## Task to complete
Repeat every record below exactly, omitting any pictures.

## Input
"""

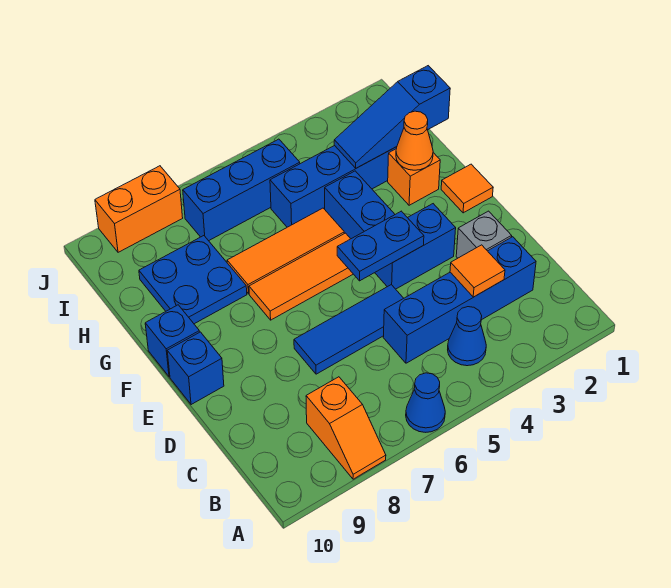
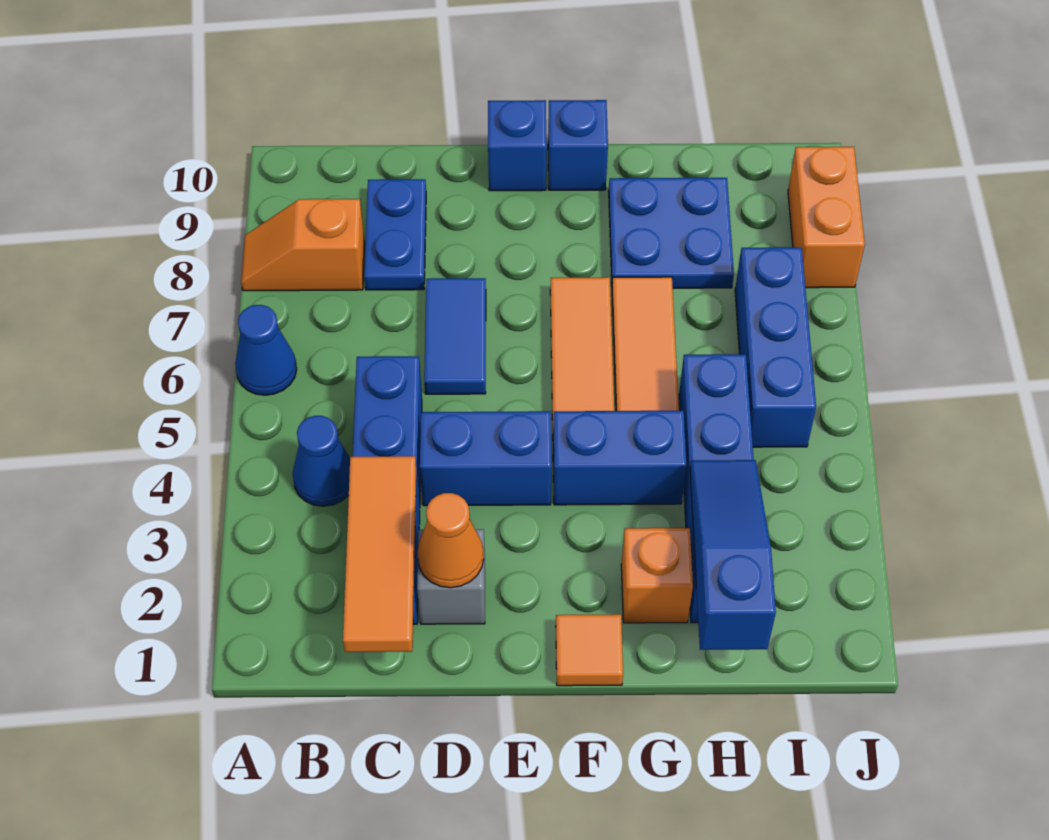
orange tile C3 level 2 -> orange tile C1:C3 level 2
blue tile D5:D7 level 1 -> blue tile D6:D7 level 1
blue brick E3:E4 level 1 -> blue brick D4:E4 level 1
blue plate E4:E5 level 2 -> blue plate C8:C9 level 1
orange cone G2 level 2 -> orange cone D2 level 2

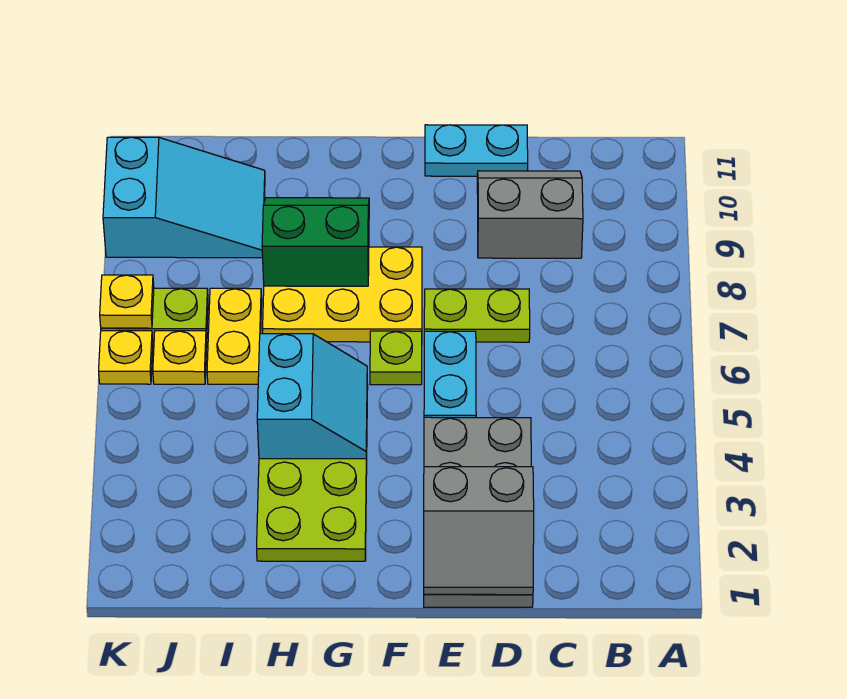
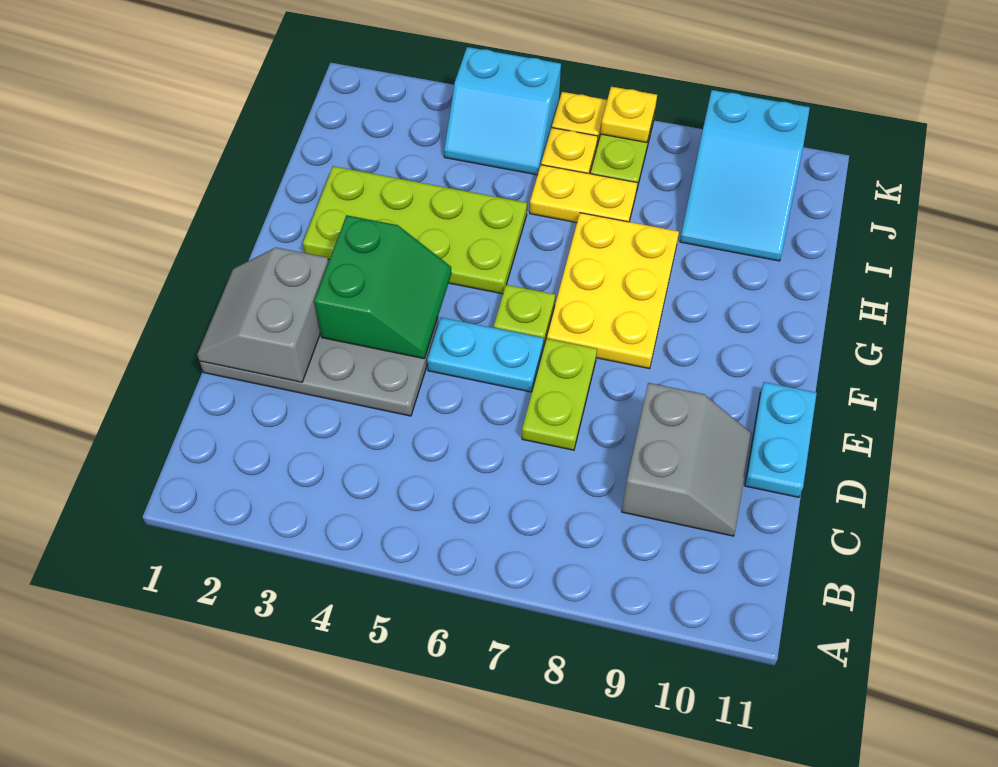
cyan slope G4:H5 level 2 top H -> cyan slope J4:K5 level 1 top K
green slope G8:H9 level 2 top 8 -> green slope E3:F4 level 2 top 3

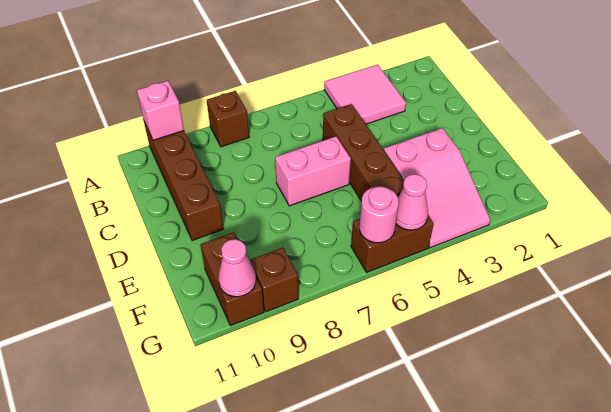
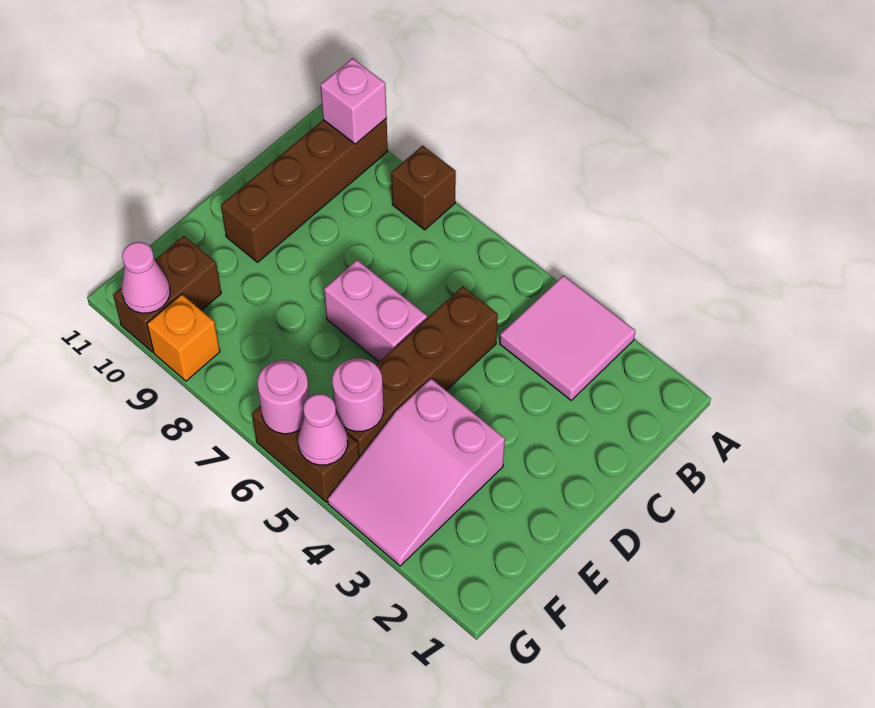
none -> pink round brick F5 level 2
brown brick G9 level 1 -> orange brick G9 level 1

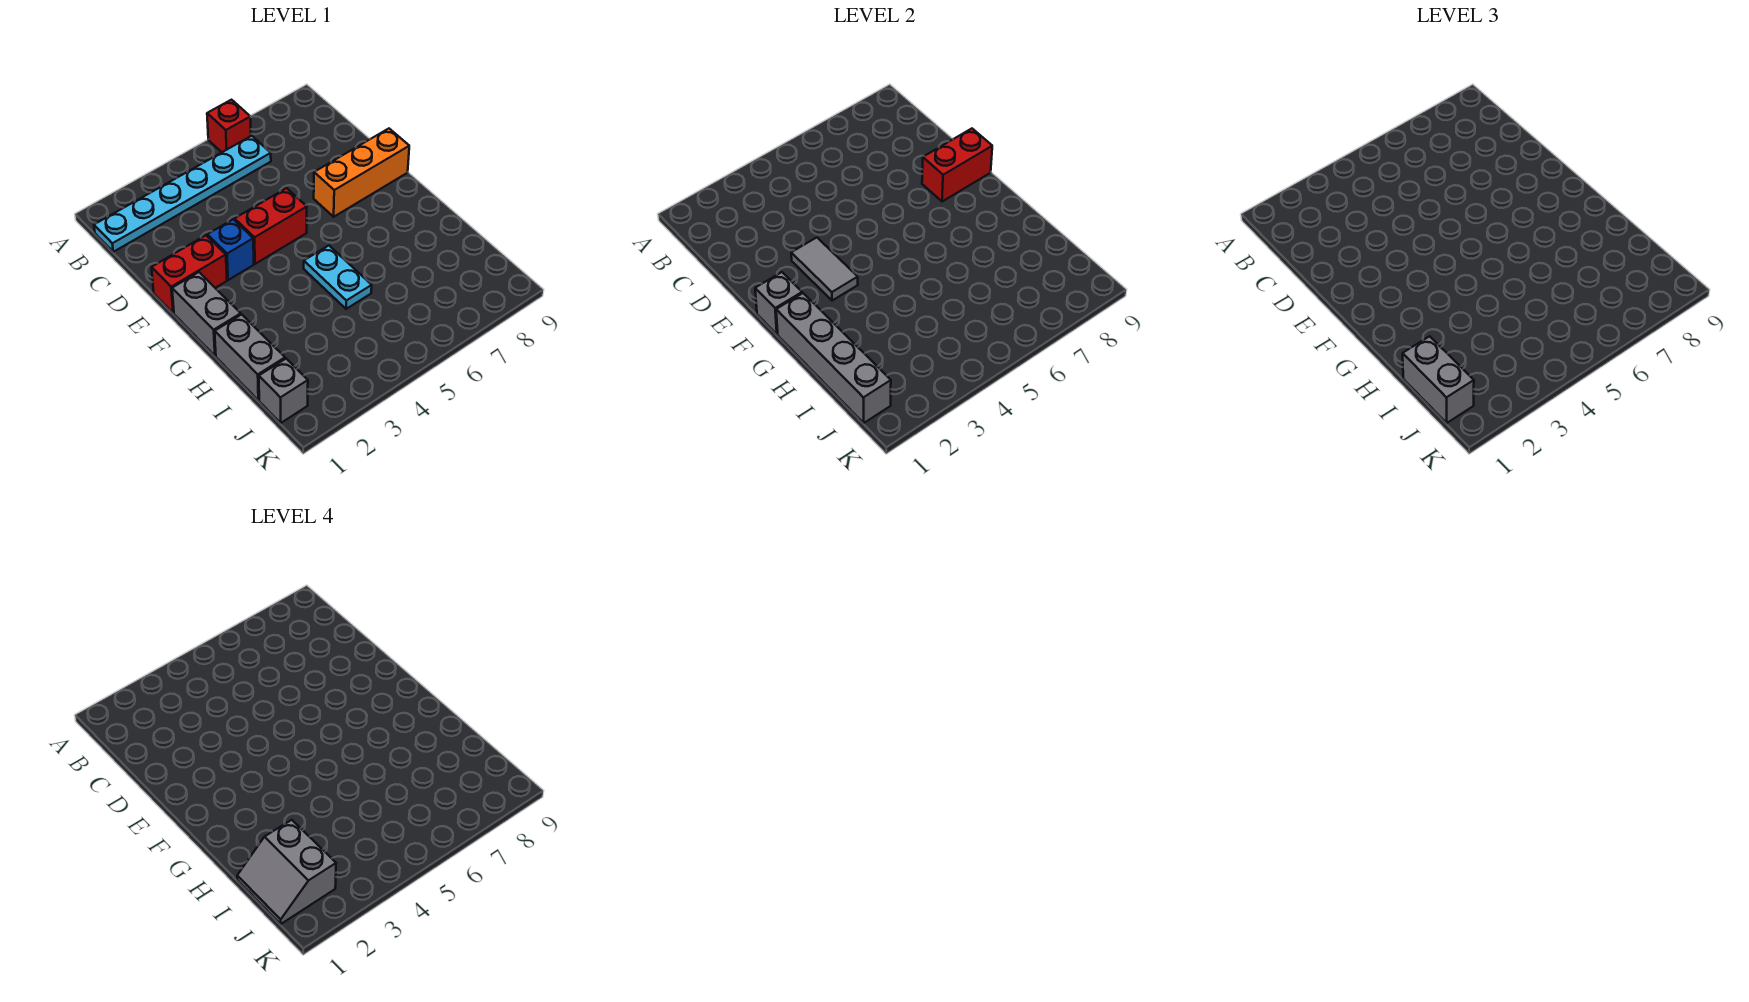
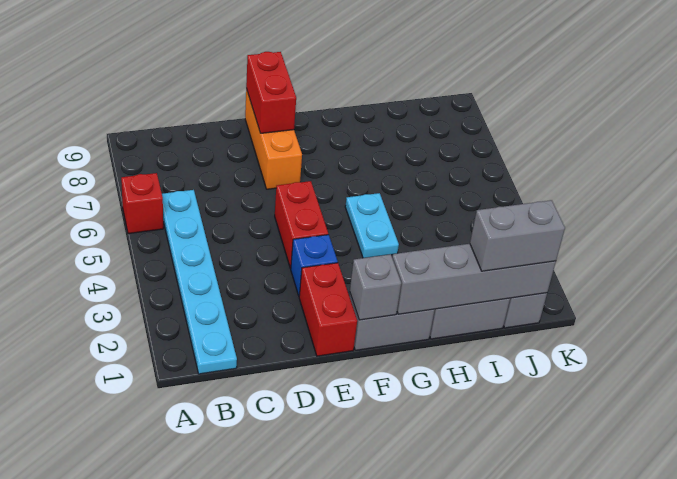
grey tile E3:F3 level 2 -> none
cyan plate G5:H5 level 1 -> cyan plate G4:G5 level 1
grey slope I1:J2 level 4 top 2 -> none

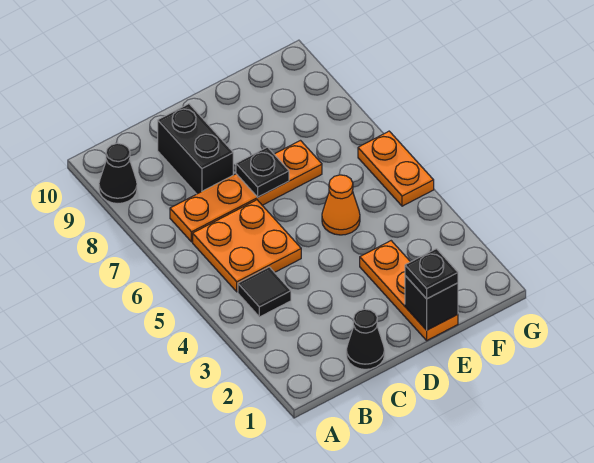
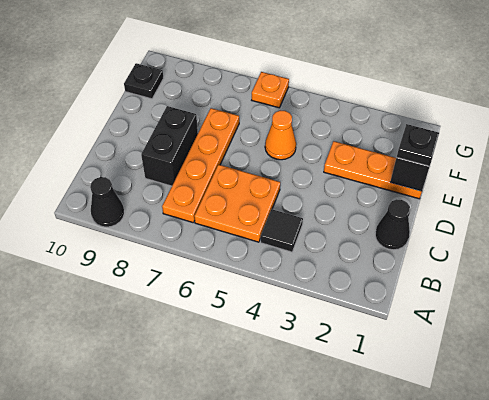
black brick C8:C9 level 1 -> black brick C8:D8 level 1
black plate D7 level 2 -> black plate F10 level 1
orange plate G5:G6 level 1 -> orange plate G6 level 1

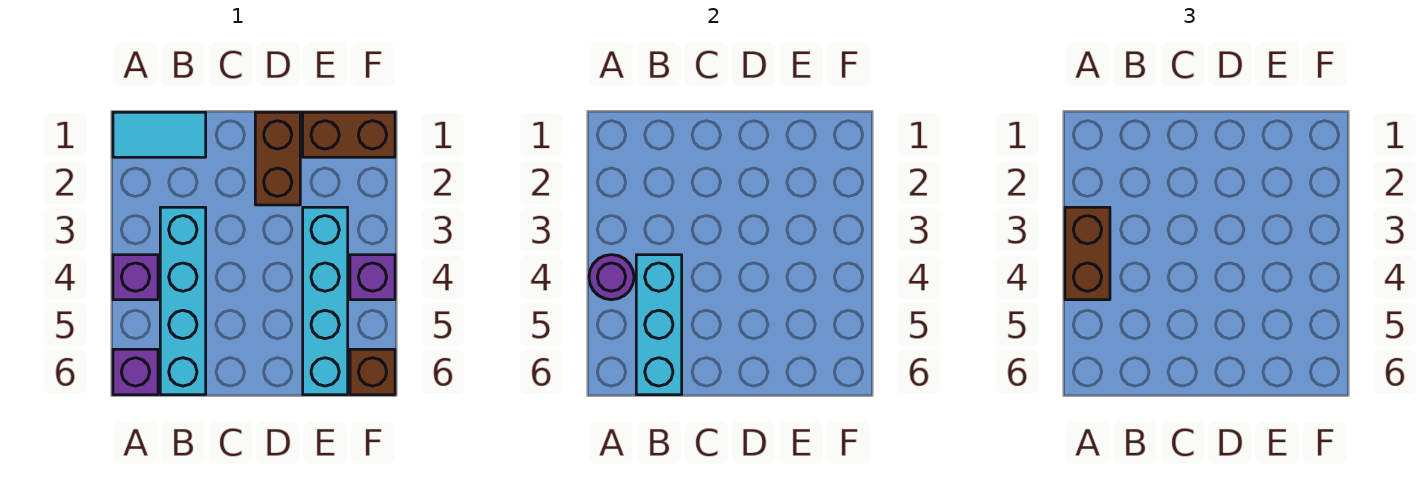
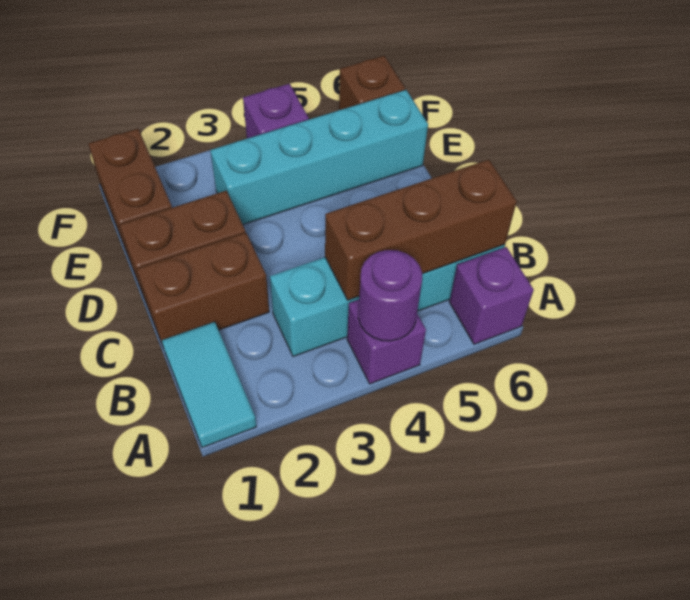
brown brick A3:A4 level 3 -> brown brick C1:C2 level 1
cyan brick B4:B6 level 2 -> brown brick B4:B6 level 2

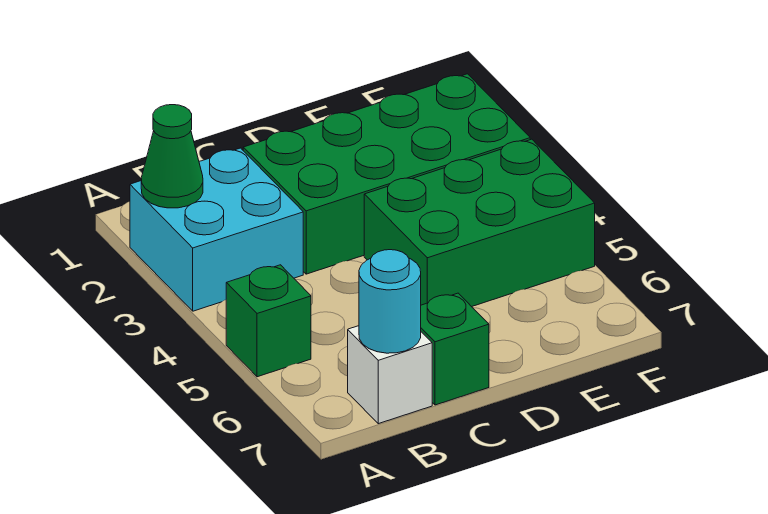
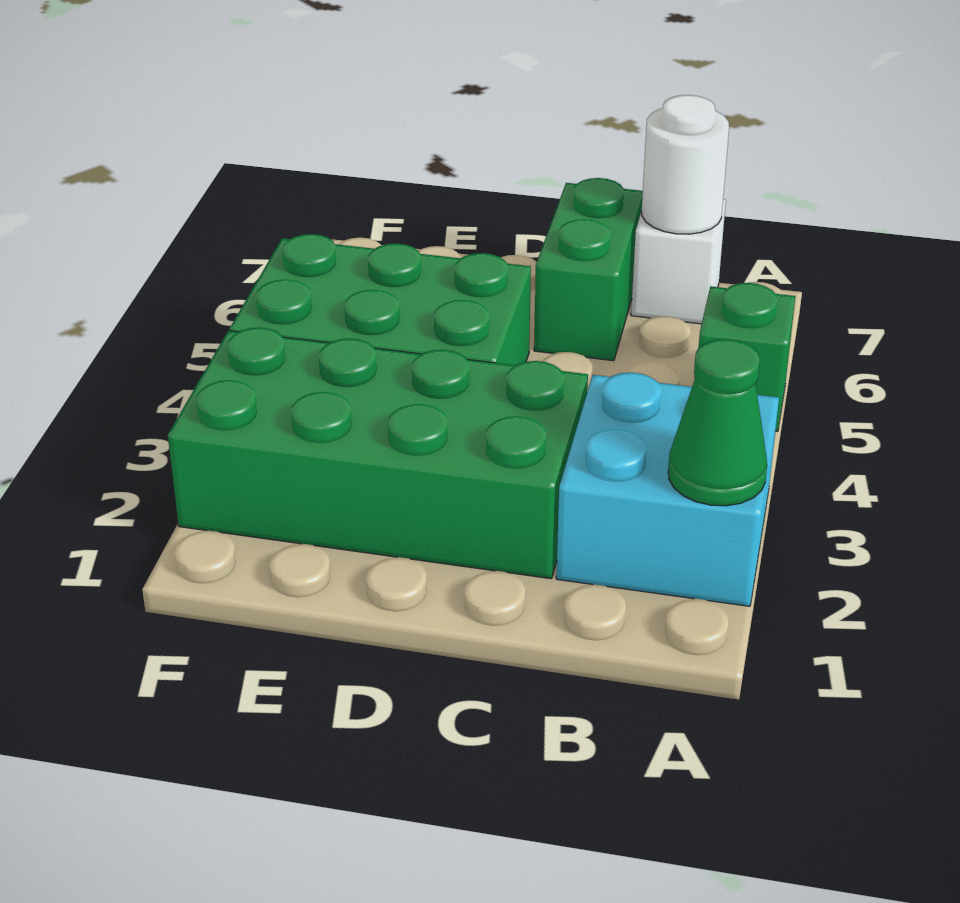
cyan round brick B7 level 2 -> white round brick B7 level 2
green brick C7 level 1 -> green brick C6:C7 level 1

"""

## Output
orange tile C3 level 2 -> orange tile C1:C3 level 2
blue tile D5:D7 level 1 -> blue tile D6:D7 level 1
blue brick E3:E4 level 1 -> blue brick D4:E4 level 1
blue plate E4:E5 level 2 -> blue plate C8:C9 level 1
orange cone G2 level 2 -> orange cone D2 level 2

cyan slope G4:H5 level 2 top H -> cyan slope J4:K5 level 1 top K
green slope G8:H9 level 2 top 8 -> green slope E3:F4 level 2 top 3

none -> pink round brick F5 level 2
brown brick G9 level 1 -> orange brick G9 level 1

grey tile E3:F3 level 2 -> none
cyan plate G5:H5 level 1 -> cyan plate G4:G5 level 1
grey slope I1:J2 level 4 top 2 -> none

black brick C8:C9 level 1 -> black brick C8:D8 level 1
black plate D7 level 2 -> black plate F10 level 1
orange plate G5:G6 level 1 -> orange plate G6 level 1

brown brick A3:A4 level 3 -> brown brick C1:C2 level 1
cyan brick B4:B6 level 2 -> brown brick B4:B6 level 2

cyan round brick B7 level 2 -> white round brick B7 level 2
green brick C7 level 1 -> green brick C6:C7 level 1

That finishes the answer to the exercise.